## RECORDS TO USE

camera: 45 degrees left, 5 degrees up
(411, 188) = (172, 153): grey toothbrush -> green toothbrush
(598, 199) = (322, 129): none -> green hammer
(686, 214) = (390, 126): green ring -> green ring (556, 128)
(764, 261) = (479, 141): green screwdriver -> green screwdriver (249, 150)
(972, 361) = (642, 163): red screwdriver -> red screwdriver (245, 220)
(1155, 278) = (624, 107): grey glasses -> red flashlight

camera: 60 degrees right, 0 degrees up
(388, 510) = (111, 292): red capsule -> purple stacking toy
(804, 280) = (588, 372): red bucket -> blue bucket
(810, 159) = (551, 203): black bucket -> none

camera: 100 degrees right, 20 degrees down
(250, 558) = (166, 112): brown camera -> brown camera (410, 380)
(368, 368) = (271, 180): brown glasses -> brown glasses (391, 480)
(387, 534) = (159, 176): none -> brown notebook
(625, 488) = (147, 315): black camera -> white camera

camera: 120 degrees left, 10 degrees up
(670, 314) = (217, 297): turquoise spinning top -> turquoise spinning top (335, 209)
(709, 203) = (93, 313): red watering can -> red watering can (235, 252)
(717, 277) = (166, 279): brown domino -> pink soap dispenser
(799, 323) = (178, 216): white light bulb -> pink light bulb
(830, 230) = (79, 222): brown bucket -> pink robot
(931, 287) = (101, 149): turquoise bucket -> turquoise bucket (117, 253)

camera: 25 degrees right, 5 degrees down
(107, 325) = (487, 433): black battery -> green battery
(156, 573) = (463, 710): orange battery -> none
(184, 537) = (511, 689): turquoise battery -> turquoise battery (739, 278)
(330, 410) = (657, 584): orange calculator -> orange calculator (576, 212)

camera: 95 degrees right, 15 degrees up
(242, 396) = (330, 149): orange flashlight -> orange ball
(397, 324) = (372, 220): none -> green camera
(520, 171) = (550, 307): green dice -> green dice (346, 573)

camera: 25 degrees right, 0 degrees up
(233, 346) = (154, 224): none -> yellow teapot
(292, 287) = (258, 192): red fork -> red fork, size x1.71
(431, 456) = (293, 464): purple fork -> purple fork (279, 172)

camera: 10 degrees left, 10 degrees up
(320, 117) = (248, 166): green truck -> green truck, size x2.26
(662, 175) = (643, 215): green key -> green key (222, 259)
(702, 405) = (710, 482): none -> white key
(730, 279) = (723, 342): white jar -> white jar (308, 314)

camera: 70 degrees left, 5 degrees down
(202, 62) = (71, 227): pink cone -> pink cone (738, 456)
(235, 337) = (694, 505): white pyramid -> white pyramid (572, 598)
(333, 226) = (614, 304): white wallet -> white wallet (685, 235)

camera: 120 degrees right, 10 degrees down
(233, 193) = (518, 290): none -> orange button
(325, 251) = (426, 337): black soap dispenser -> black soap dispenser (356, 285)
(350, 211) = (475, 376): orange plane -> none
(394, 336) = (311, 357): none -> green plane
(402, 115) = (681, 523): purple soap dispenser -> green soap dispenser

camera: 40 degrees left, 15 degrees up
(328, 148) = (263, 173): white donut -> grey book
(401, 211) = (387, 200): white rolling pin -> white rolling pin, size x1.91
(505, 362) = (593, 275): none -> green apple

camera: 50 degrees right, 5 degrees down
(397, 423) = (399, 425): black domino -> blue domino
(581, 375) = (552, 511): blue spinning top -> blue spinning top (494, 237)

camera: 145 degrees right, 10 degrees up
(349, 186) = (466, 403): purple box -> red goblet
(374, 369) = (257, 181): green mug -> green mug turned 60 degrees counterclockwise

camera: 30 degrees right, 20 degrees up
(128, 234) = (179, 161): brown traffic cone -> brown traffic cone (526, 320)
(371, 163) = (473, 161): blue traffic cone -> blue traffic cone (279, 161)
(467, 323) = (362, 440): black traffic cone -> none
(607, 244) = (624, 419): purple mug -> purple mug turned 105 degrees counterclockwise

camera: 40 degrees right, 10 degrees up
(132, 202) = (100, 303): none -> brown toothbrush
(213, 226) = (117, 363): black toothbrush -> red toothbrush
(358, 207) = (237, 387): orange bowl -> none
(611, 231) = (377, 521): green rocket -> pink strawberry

## PROBLEM STATEMENT
Each line from the one containing "camera: 145 degrees right, 10 degrees up" through the final line of the records must be repeated exactly, with no line added or dropped.

## SOLUTION FOR THIS TASK
camera: 145 degrees right, 10 degrees up
(349, 186) = (466, 403): purple box -> red goblet
(374, 369) = (257, 181): green mug -> green mug turned 60 degrees counterclockwise

camera: 30 degrees right, 20 degrees up
(128, 234) = (179, 161): brown traffic cone -> brown traffic cone (526, 320)
(371, 163) = (473, 161): blue traffic cone -> blue traffic cone (279, 161)
(467, 323) = (362, 440): black traffic cone -> none
(607, 244) = (624, 419): purple mug -> purple mug turned 105 degrees counterclockwise

camera: 40 degrees right, 10 degrees up
(132, 202) = (100, 303): none -> brown toothbrush
(213, 226) = (117, 363): black toothbrush -> red toothbrush
(358, 207) = (237, 387): orange bowl -> none
(611, 231) = (377, 521): green rocket -> pink strawberry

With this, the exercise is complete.